Problem description: Scan the material below for lines with the word "AGND" and report how many there are, with nothing added.

Input material:
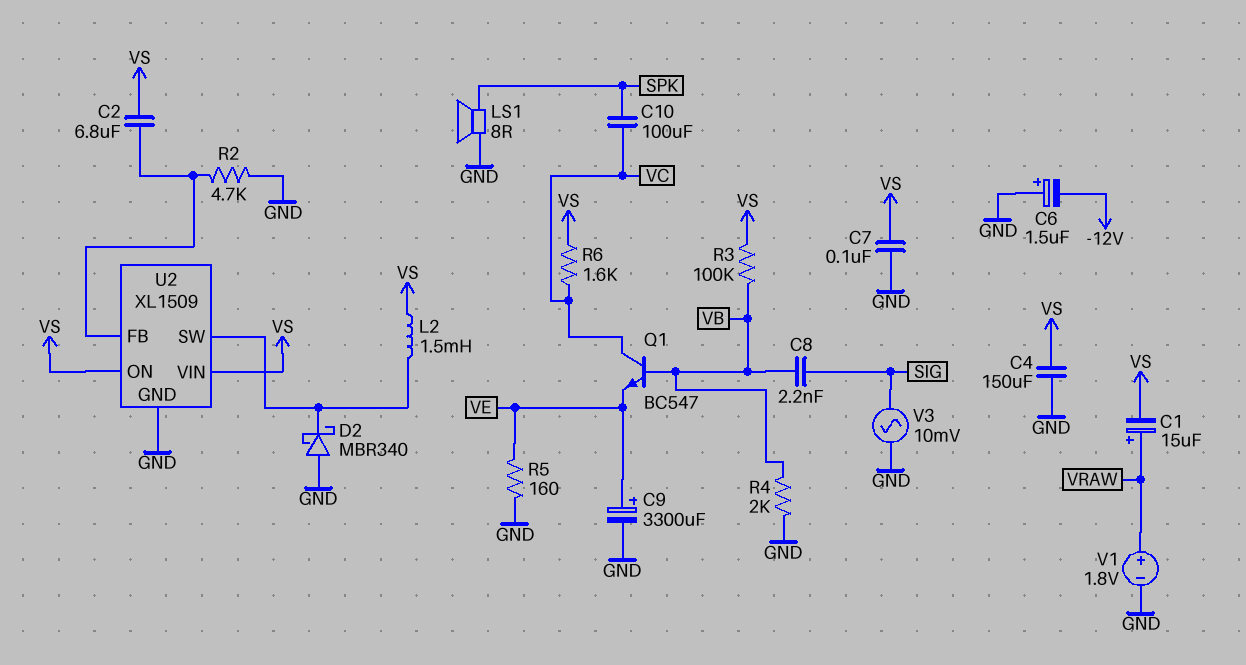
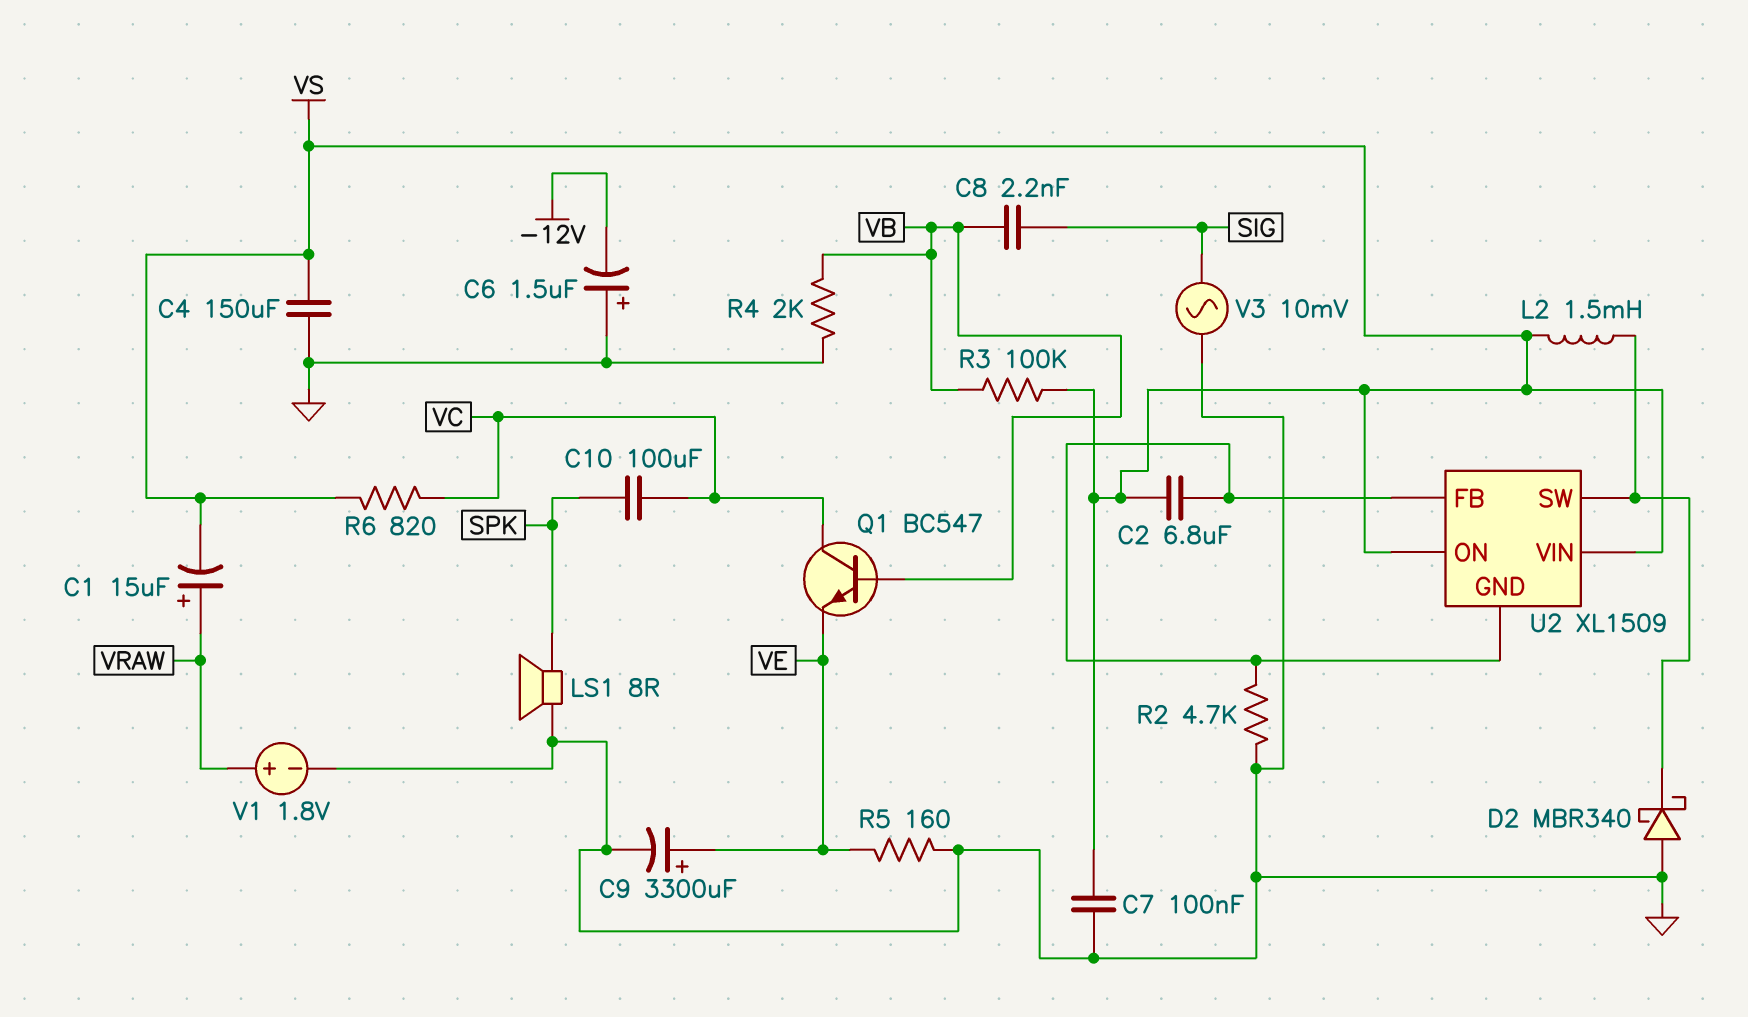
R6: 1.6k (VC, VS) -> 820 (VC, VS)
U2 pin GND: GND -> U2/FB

* * *

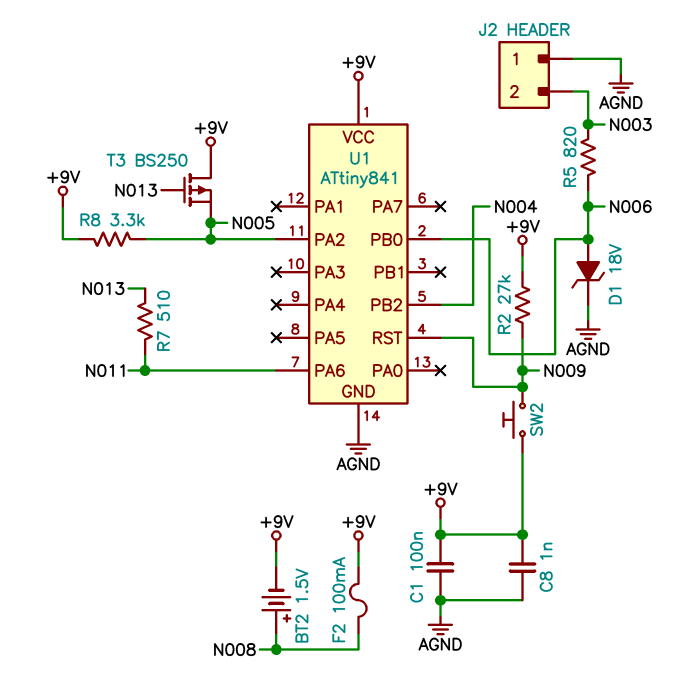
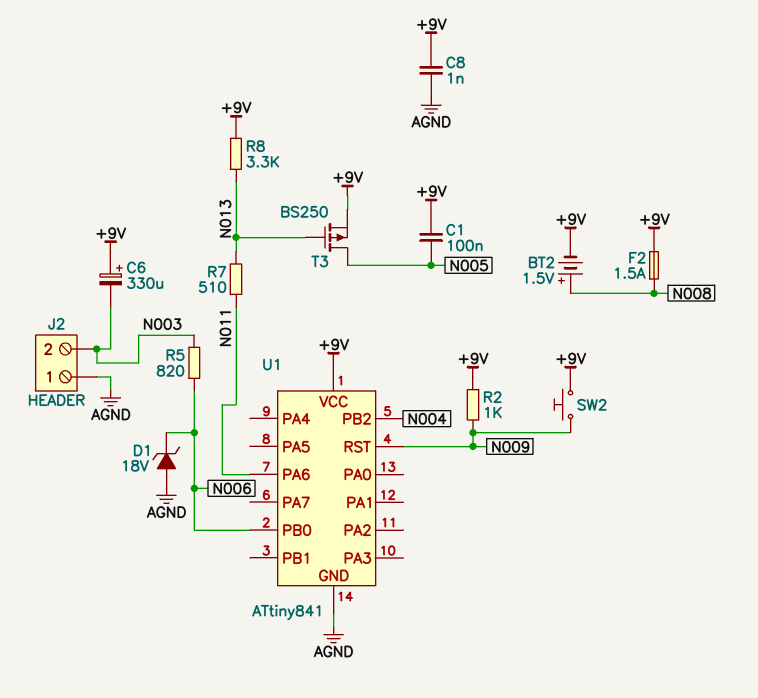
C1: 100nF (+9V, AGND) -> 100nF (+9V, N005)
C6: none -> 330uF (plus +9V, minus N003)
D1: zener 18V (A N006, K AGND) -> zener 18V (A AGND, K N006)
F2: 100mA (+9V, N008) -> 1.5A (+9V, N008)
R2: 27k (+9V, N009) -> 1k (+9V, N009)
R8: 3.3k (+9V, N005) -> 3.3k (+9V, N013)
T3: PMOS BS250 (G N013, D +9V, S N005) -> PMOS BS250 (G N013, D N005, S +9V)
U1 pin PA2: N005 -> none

Expected answer: 2